# WHAT THE TASK REQUIRES
When the line with "IC103: NOT (in" turns up below, begin repeating exactly, and carry on through the line with "TP101: none -> test point (PROG)"; no pictures go into the copy.

Change detection data:
__________

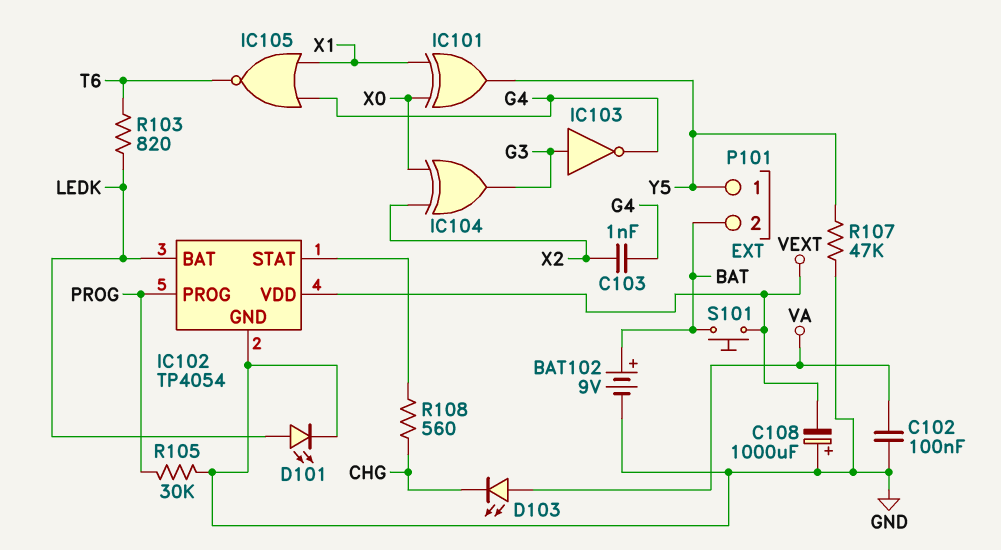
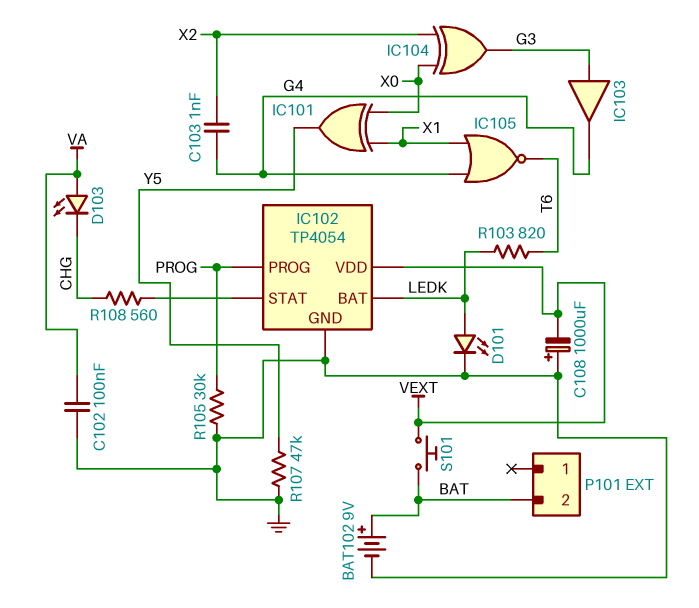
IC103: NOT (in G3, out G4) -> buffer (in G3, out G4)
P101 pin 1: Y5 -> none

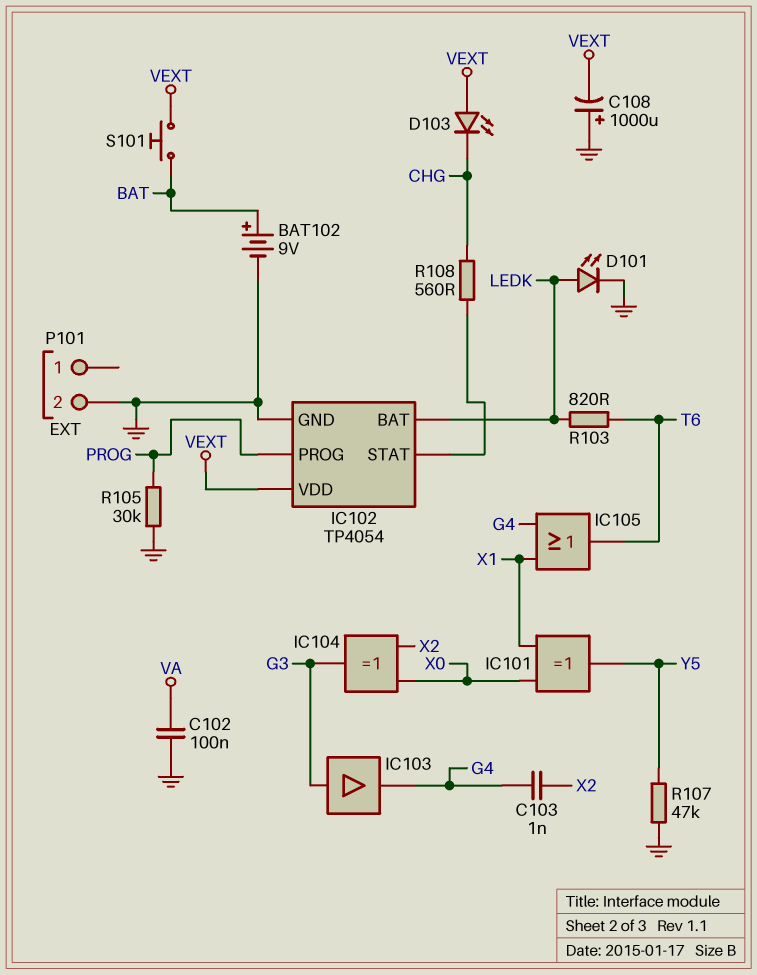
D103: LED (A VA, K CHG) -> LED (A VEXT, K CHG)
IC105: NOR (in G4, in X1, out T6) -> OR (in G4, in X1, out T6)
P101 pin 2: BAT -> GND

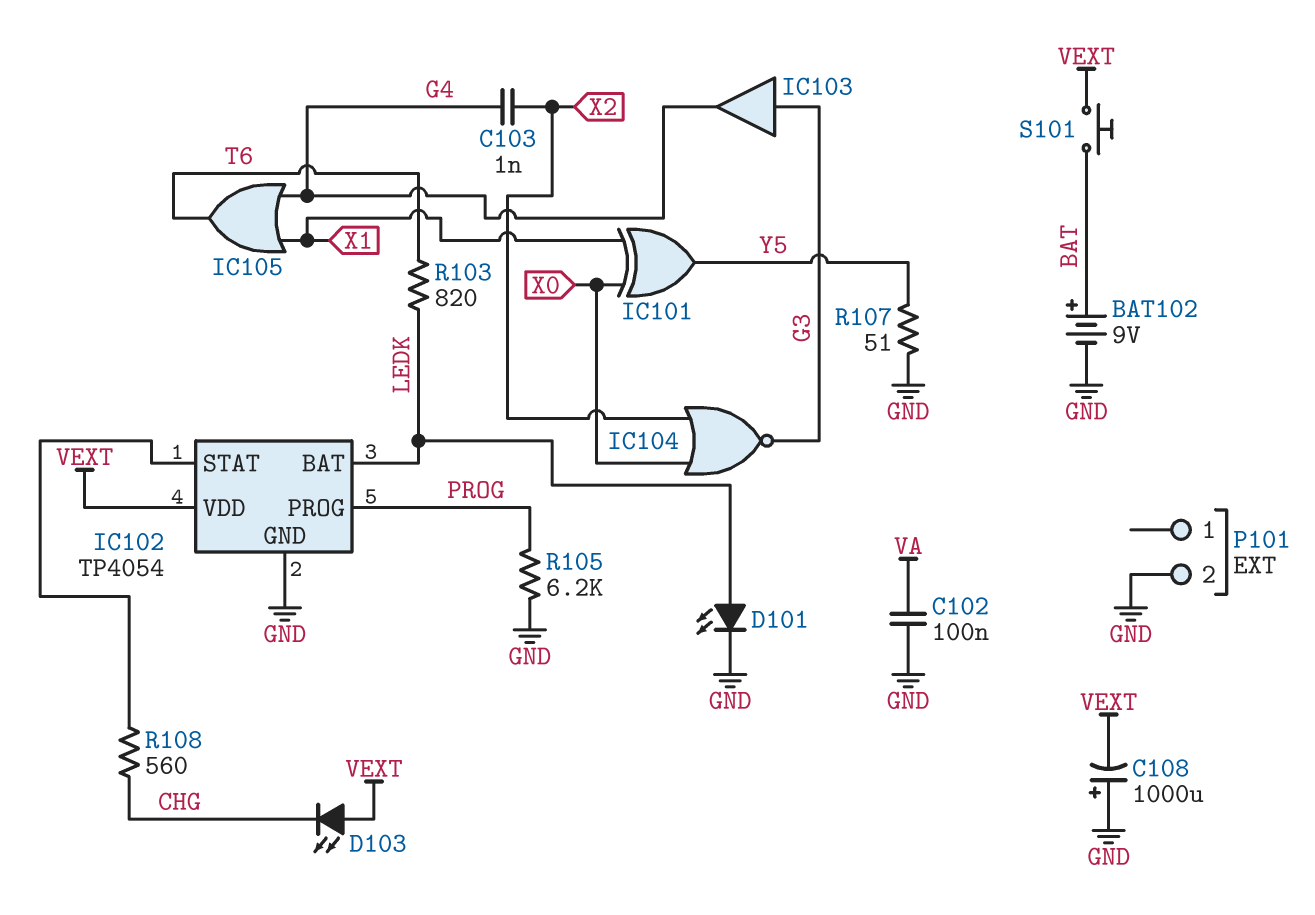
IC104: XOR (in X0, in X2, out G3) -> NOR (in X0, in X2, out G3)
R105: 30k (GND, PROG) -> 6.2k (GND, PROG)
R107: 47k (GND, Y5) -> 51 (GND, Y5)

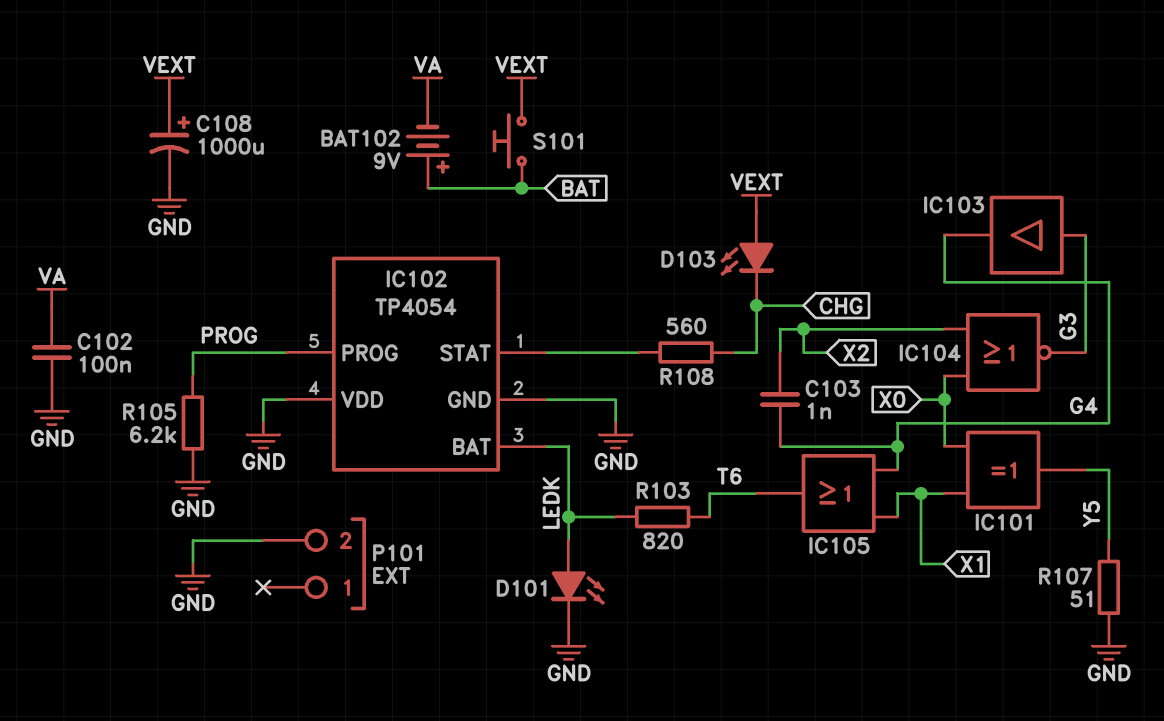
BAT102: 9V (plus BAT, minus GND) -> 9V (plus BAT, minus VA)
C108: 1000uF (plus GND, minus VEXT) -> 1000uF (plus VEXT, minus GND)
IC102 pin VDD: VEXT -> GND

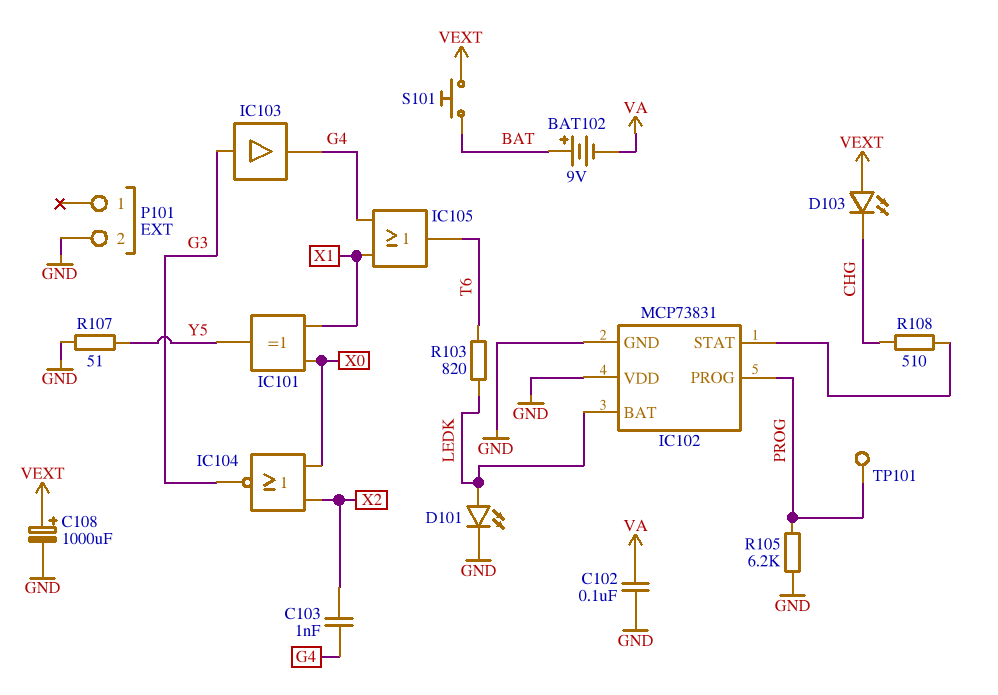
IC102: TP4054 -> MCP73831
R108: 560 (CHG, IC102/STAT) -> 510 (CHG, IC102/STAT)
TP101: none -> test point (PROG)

__________

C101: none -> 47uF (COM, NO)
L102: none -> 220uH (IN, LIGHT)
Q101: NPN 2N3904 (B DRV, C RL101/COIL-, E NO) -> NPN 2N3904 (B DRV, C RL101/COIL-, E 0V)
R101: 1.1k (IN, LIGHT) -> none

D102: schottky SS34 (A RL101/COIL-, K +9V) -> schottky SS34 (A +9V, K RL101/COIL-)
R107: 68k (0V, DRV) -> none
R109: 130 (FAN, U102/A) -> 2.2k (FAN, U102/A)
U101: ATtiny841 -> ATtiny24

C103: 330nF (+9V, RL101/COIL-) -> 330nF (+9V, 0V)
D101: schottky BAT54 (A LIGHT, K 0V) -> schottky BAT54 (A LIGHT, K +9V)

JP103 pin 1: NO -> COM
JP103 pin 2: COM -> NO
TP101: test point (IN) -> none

__________

# YOUR RESPONSE
IC103: NOT (in G3, out G4) -> buffer (in G3, out G4)
P101 pin 1: Y5 -> none

D103: LED (A VA, K CHG) -> LED (A VEXT, K CHG)
IC105: NOR (in G4, in X1, out T6) -> OR (in G4, in X1, out T6)
P101 pin 2: BAT -> GND

IC104: XOR (in X0, in X2, out G3) -> NOR (in X0, in X2, out G3)
R105: 30k (GND, PROG) -> 6.2k (GND, PROG)
R107: 47k (GND, Y5) -> 51 (GND, Y5)

BAT102: 9V (plus BAT, minus GND) -> 9V (plus BAT, minus VA)
C108: 1000uF (plus GND, minus VEXT) -> 1000uF (plus VEXT, minus GND)
IC102 pin VDD: VEXT -> GND

IC102: TP4054 -> MCP73831
R108: 560 (CHG, IC102/STAT) -> 510 (CHG, IC102/STAT)
TP101: none -> test point (PROG)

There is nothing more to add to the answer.